▸ **WHAT TO WORK ON**:
Write out the data again exactly, skipping every picture.

Data entries:

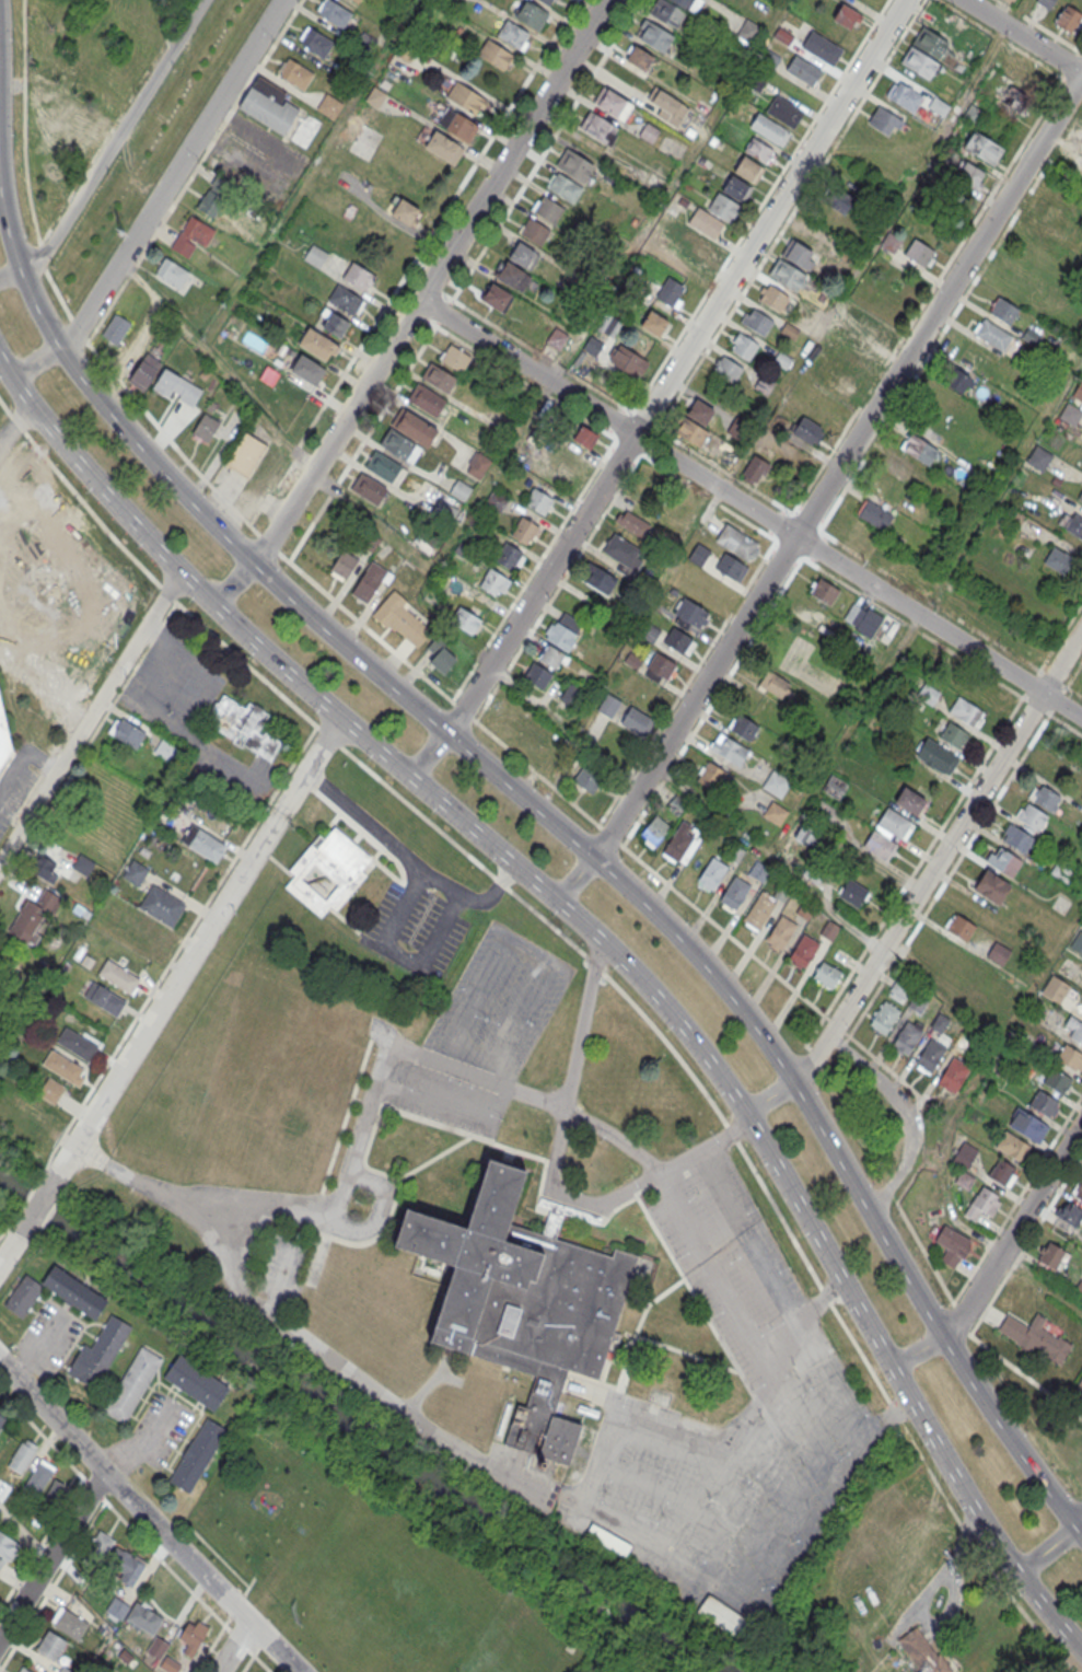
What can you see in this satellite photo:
building: (356, 1)
building: (1009, 1)
building: (546, 2)
building: (684, 4)
building: (333, 13)
building: (667, 13)
road: (1016, 13)
building: (532, 16)
building: (847, 17)
building: (1069, 18)
road: (1037, 26)
building: (747, 32)
building: (514, 35)
road: (1022, 36)
building: (655, 37)
building: (783, 37)
building: (366, 40)
building: (315, 42)
building: (931, 44)
road: (1013, 47)
building: (821, 49)
road: (1080, 51)
building: (494, 55)
building: (639, 59)
building: (769, 59)
building: (918, 63)
building: (802, 70)
building: (295, 74)
building: (755, 83)
building: (903, 97)
building: (1014, 98)
building: (464, 99)
building: (268, 105)
building: (613, 105)
building: (329, 107)
building: (667, 107)
building: (938, 107)
building: (784, 112)
building: (972, 115)
building: (53, 117)
building: (883, 121)
road: (25, 122)
building: (456, 123)
building: (82, 126)
building: (599, 128)
building: (768, 129)
building: (305, 130)
building: (648, 134)
building: (443, 147)
building: (983, 147)
road: (109, 148)
building: (759, 150)
parking lot: (255, 158)
building: (574, 166)
building: (748, 170)
building: (1077, 173)
road: (172, 174)
building: (972, 175)
building: (736, 188)
building: (565, 189)
building: (215, 196)
building: (839, 200)
building: (722, 206)
building: (548, 210)
building: (405, 211)
building: (706, 222)
building: (1064, 223)
road: (436, 224)
building: (535, 232)
power tower: (119, 233)
building: (192, 237)
building: (890, 242)
building: (705, 247)
building: (920, 252)
road: (42, 255)
building: (800, 255)
building: (524, 256)
building: (315, 257)
road: (19, 267)
building: (171, 273)
building: (787, 274)
building: (512, 276)
building: (358, 277)
building: (669, 291)
building: (494, 297)
building: (773, 298)
building: (346, 301)
road: (416, 306)
building: (1004, 310)
building: (756, 321)
building: (653, 323)
building: (333, 324)
building: (871, 327)
building: (115, 328)
building: (992, 333)
building: (557, 338)
building: (317, 345)
building: (743, 345)
building: (592, 346)
road: (528, 347)
building: (131, 349)
road: (670, 351)
building: (455, 357)
building: (628, 361)
road: (35, 362)
road: (215, 365)
road: (676, 367)
building: (307, 369)
building: (728, 369)
building: (144, 373)
building: (438, 378)
building: (955, 380)
road: (525, 381)
building: (841, 381)
building: (176, 388)
building: (1078, 391)
building: (426, 399)
building: (210, 406)
building: (700, 411)
building: (1070, 414)
road: (14, 427)
building: (205, 427)
building: (808, 431)
building: (691, 432)
building: (585, 438)
building: (397, 443)
building: (919, 450)
building: (246, 454)
building: (1039, 457)
building: (477, 464)
building: (382, 465)
road: (838, 467)
road: (722, 469)
building: (754, 470)
building: (904, 470)
building: (368, 488)
building: (460, 489)
building: (1080, 496)
building: (497, 499)
building: (539, 500)
road: (751, 508)
building: (874, 516)
building: (633, 523)
building: (1074, 524)
building: (525, 531)
building: (370, 541)
building: (736, 543)
building: (624, 554)
building: (698, 555)
building: (509, 556)
building: (1060, 561)
building: (346, 562)
building: (731, 568)
building: (599, 578)
building: (368, 581)
building: (494, 582)
building: (825, 591)
road: (936, 605)
building: (691, 613)
building: (855, 614)
building: (400, 619)
building: (465, 620)
road: (1060, 635)
building: (560, 637)
road: (928, 637)
building: (679, 643)
road: (175, 647)
building: (439, 655)
building: (551, 657)
building: (661, 667)
road: (1073, 672)
building: (537, 677)
road: (686, 682)
building: (774, 683)
building: (572, 695)
building: (608, 706)
road: (459, 708)
building: (964, 712)
road: (89, 715)
road: (164, 717)
building: (637, 721)
building: (245, 726)
building: (743, 727)
building: (129, 733)
building: (954, 734)
building: (4, 739)
building: (729, 749)
building: (165, 750)
road: (427, 754)
building: (937, 758)
road: (42, 759)
road: (312, 762)
road: (14, 774)
building: (710, 775)
building: (589, 777)
building: (776, 782)
building: (835, 786)
parking lot: (15, 792)
building: (1045, 797)
building: (909, 802)
building: (676, 804)
building: (825, 812)
building: (774, 813)
building: (1031, 816)
building: (893, 823)
building: (654, 830)
building: (810, 837)
building: (1017, 838)
building: (682, 842)
building: (204, 844)
building: (880, 846)
building: (736, 853)
road: (408, 856)
building: (1003, 861)
building: (83, 866)
building: (45, 868)
building: (757, 868)
building: (1061, 869)
building: (328, 870)
building: (135, 873)
building: (712, 873)
road: (574, 878)
road: (924, 882)
road: (627, 887)
building: (991, 887)
building: (782, 891)
building: (735, 892)
building: (854, 893)
building: (114, 903)
building: (162, 906)
building: (805, 909)
building: (758, 910)
road: (570, 914)
parking lot: (419, 921)
building: (28, 923)
building: (960, 926)
building: (829, 930)
building: (780, 931)
building: (151, 934)
building: (1077, 942)
road: (181, 943)
building: (804, 950)
building: (998, 953)
road: (399, 954)
building: (826, 974)
road: (607, 976)
building: (118, 977)
building: (1054, 988)
building: (899, 991)
road: (166, 996)
building: (104, 1000)
parking lot: (500, 1000)
building: (918, 1001)
building: (884, 1017)
building: (939, 1021)
building: (1077, 1032)
building: (907, 1036)
building: (76, 1045)
building: (930, 1055)
building: (1070, 1058)
building: (62, 1067)
building: (952, 1075)
building: (1057, 1080)
road: (975, 1083)
road: (929, 1085)
building: (51, 1090)
road: (530, 1092)
building: (1043, 1103)
road: (908, 1112)
road: (364, 1120)
building: (1028, 1125)
building: (1012, 1145)
building: (965, 1154)
building: (1002, 1172)
road: (551, 1174)
river: (9, 1188)
building: (1078, 1190)
road: (29, 1195)
building: (983, 1202)
road: (37, 1203)
river: (36, 1207)
road: (309, 1214)
building: (1072, 1215)
road: (4, 1230)
road: (1014, 1230)
building: (951, 1244)
road: (9, 1248)
building: (1051, 1255)
building: (76, 1293)
road: (780, 1296)
building: (519, 1301)
road: (800, 1316)
road: (745, 1328)
building: (1035, 1337)
parking lot: (48, 1338)
road: (312, 1341)
parking lot: (780, 1347)
road: (916, 1351)
building: (99, 1352)
building: (196, 1382)
building: (1079, 1383)
building: (132, 1384)
building: (335, 1417)
building: (1, 1419)
parking lot: (159, 1429)
road: (41, 1434)
river: (391, 1439)
road: (144, 1443)
road: (737, 1444)
building: (198, 1455)
building: (22, 1457)
road: (784, 1471)
building: (39, 1478)
building: (53, 1498)
road: (693, 1504)
road: (147, 1517)
road: (121, 1519)
road: (1079, 1524)
road: (631, 1528)
road: (1079, 1530)
road: (25, 1532)
building: (7, 1548)
road: (1046, 1549)
building: (97, 1550)
road: (52, 1554)
park: (389, 1555)
building: (128, 1568)
road: (1039, 1600)
building: (116, 1610)
building: (722, 1616)
building: (143, 1619)
building: (69, 1624)
building: (192, 1635)
road: (1072, 1639)
building: (51, 1647)
road: (233, 1647)
building: (157, 1648)
road: (209, 1648)
building: (923, 1653)
road: (262, 1663)
building: (170, 1666)
building: (23, 1670)
building: (65, 1670)

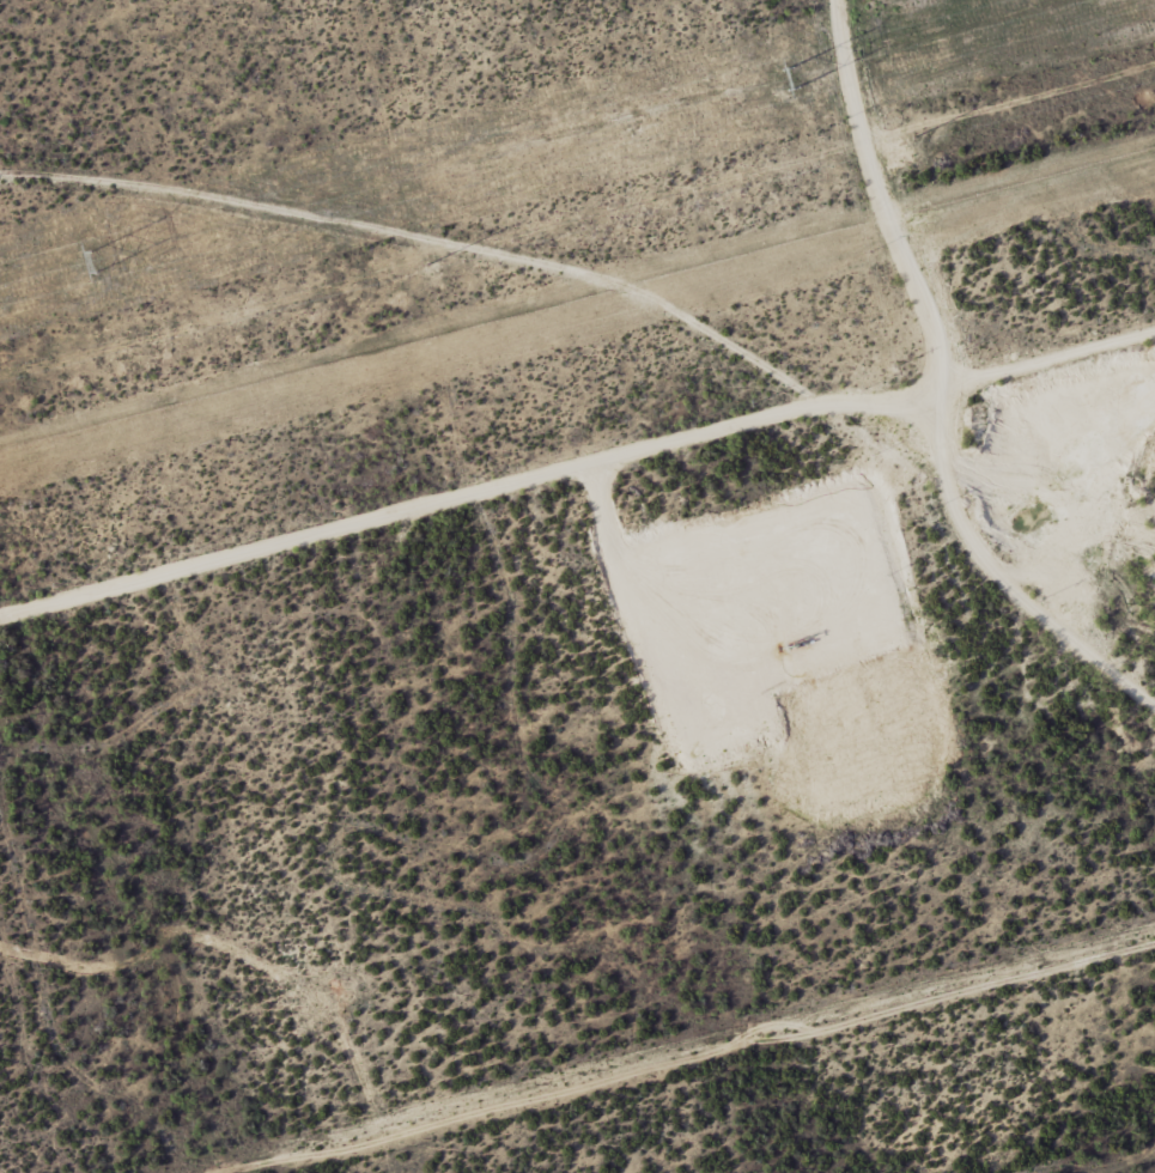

▸ **RESULT OF THIS TASK**:
What can you see in this satellite photo:
building: (356, 1)
building: (1009, 1)
building: (546, 2)
building: (684, 4)
building: (333, 13)
building: (667, 13)
road: (1016, 13)
building: (532, 16)
building: (847, 17)
building: (1069, 18)
road: (1037, 26)
building: (747, 32)
building: (514, 35)
road: (1022, 36)
building: (655, 37)
building: (783, 37)
building: (366, 40)
building: (315, 42)
building: (931, 44)
road: (1013, 47)
building: (821, 49)
road: (1080, 51)
building: (494, 55)
building: (639, 59)
building: (769, 59)
building: (918, 63)
building: (802, 70)
building: (295, 74)
building: (755, 83)
building: (903, 97)
building: (1014, 98)
building: (464, 99)
building: (268, 105)
building: (613, 105)
building: (329, 107)
building: (667, 107)
building: (938, 107)
building: (784, 112)
building: (972, 115)
building: (53, 117)
building: (883, 121)
road: (25, 122)
building: (456, 123)
building: (82, 126)
building: (599, 128)
building: (768, 129)
building: (305, 130)
building: (648, 134)
building: (443, 147)
building: (983, 147)
road: (109, 148)
building: (759, 150)
parking lot: (255, 158)
building: (574, 166)
building: (748, 170)
building: (1077, 173)
road: (172, 174)
building: (972, 175)
building: (736, 188)
building: (565, 189)
building: (215, 196)
building: (839, 200)
building: (722, 206)
building: (548, 210)
building: (405, 211)
building: (706, 222)
building: (1064, 223)
road: (436, 224)
building: (535, 232)
power tower: (119, 233)
building: (192, 237)
building: (890, 242)
building: (705, 247)
building: (920, 252)
road: (42, 255)
building: (800, 255)
building: (524, 256)
building: (315, 257)
road: (19, 267)
building: (171, 273)
building: (787, 274)
building: (512, 276)
building: (358, 277)
building: (669, 291)
building: (494, 297)
building: (773, 298)
building: (346, 301)
road: (416, 306)
building: (1004, 310)
building: (756, 321)
building: (653, 323)
building: (333, 324)
building: (871, 327)
building: (115, 328)
building: (992, 333)
building: (557, 338)
building: (317, 345)
building: (743, 345)
building: (592, 346)
road: (528, 347)
building: (131, 349)
road: (670, 351)
building: (455, 357)
building: (628, 361)
road: (35, 362)
road: (215, 365)
road: (676, 367)
building: (307, 369)
building: (728, 369)
building: (144, 373)
building: (438, 378)
building: (955, 380)
road: (525, 381)
building: (841, 381)
building: (176, 388)
building: (1078, 391)
building: (426, 399)
building: (210, 406)
building: (700, 411)
building: (1070, 414)
road: (14, 427)
building: (205, 427)
building: (808, 431)
building: (691, 432)
building: (585, 438)
building: (397, 443)
building: (919, 450)
building: (246, 454)
building: (1039, 457)
building: (477, 464)
building: (382, 465)
road: (838, 467)
road: (722, 469)
building: (754, 470)
building: (904, 470)
building: (368, 488)
building: (460, 489)
building: (1080, 496)
building: (497, 499)
building: (539, 500)
road: (751, 508)
building: (874, 516)
building: (633, 523)
building: (1074, 524)
building: (525, 531)
building: (370, 541)
building: (736, 543)
building: (624, 554)
building: (698, 555)
building: (509, 556)
building: (1060, 561)
building: (346, 562)
building: (731, 568)
building: (599, 578)
building: (368, 581)
building: (494, 582)
building: (825, 591)
road: (936, 605)
building: (691, 613)
building: (855, 614)
building: (400, 619)
building: (465, 620)
road: (1060, 635)
building: (560, 637)
road: (928, 637)
building: (679, 643)
road: (175, 647)
building: (439, 655)
building: (551, 657)
building: (661, 667)
road: (1073, 672)
building: (537, 677)
road: (686, 682)
building: (774, 683)
building: (572, 695)
building: (608, 706)
road: (459, 708)
building: (964, 712)
road: (89, 715)
road: (164, 717)
building: (637, 721)
building: (245, 726)
building: (743, 727)
building: (129, 733)
building: (954, 734)
building: (4, 739)
building: (729, 749)
building: (165, 750)
road: (427, 754)
building: (937, 758)
road: (42, 759)
road: (312, 762)
road: (14, 774)
building: (710, 775)
building: (589, 777)
building: (776, 782)
building: (835, 786)
parking lot: (15, 792)
building: (1045, 797)
building: (909, 802)
building: (676, 804)
building: (825, 812)
building: (774, 813)
building: (1031, 816)
building: (893, 823)
building: (654, 830)
building: (810, 837)
building: (1017, 838)
building: (682, 842)
building: (204, 844)
building: (880, 846)
building: (736, 853)
road: (408, 856)
building: (1003, 861)
building: (83, 866)
building: (45, 868)
building: (757, 868)
building: (1061, 869)
building: (328, 870)
building: (135, 873)
building: (712, 873)
road: (574, 878)
road: (924, 882)
road: (627, 887)
building: (991, 887)
building: (782, 891)
building: (735, 892)
building: (854, 893)
building: (114, 903)
building: (162, 906)
building: (805, 909)
building: (758, 910)
road: (570, 914)
parking lot: (419, 921)
building: (28, 923)
building: (960, 926)
building: (829, 930)
building: (780, 931)
building: (151, 934)
building: (1077, 942)
road: (181, 943)
building: (804, 950)
building: (998, 953)
road: (399, 954)
building: (826, 974)
road: (607, 976)
building: (118, 977)
building: (1054, 988)
building: (899, 991)
road: (166, 996)
building: (104, 1000)
parking lot: (500, 1000)
building: (918, 1001)
building: (884, 1017)
building: (939, 1021)
building: (1077, 1032)
building: (907, 1036)
building: (76, 1045)
building: (930, 1055)
building: (1070, 1058)
building: (62, 1067)
building: (952, 1075)
building: (1057, 1080)
road: (975, 1083)
road: (929, 1085)
building: (51, 1090)
road: (530, 1092)
building: (1043, 1103)
road: (908, 1112)
road: (364, 1120)
building: (1028, 1125)
building: (1012, 1145)
building: (965, 1154)
building: (1002, 1172)
road: (551, 1174)
river: (9, 1188)
building: (1078, 1190)
road: (29, 1195)
building: (983, 1202)
road: (37, 1203)
river: (36, 1207)
road: (309, 1214)
building: (1072, 1215)
road: (4, 1230)
road: (1014, 1230)
building: (951, 1244)
road: (9, 1248)
building: (1051, 1255)
building: (76, 1293)
road: (780, 1296)
building: (519, 1301)
road: (800, 1316)
road: (745, 1328)
building: (1035, 1337)
parking lot: (48, 1338)
road: (312, 1341)
parking lot: (780, 1347)
road: (916, 1351)
building: (99, 1352)
building: (196, 1382)
building: (1079, 1383)
building: (132, 1384)
building: (335, 1417)
building: (1, 1419)
parking lot: (159, 1429)
road: (41, 1434)
river: (391, 1439)
road: (144, 1443)
road: (737, 1444)
building: (198, 1455)
building: (22, 1457)
road: (784, 1471)
building: (39, 1478)
building: (53, 1498)
road: (693, 1504)
road: (147, 1517)
road: (121, 1519)
road: (1079, 1524)
road: (631, 1528)
road: (1079, 1530)
road: (25, 1532)
building: (7, 1548)
road: (1046, 1549)
building: (97, 1550)
road: (52, 1554)
park: (389, 1555)
building: (128, 1568)
road: (1039, 1600)
building: (116, 1610)
building: (722, 1616)
building: (143, 1619)
building: (69, 1624)
building: (192, 1635)
road: (1072, 1639)
building: (51, 1647)
road: (233, 1647)
building: (157, 1648)
road: (209, 1648)
building: (923, 1653)
road: (262, 1663)
building: (170, 1666)
building: (23, 1670)
building: (65, 1670)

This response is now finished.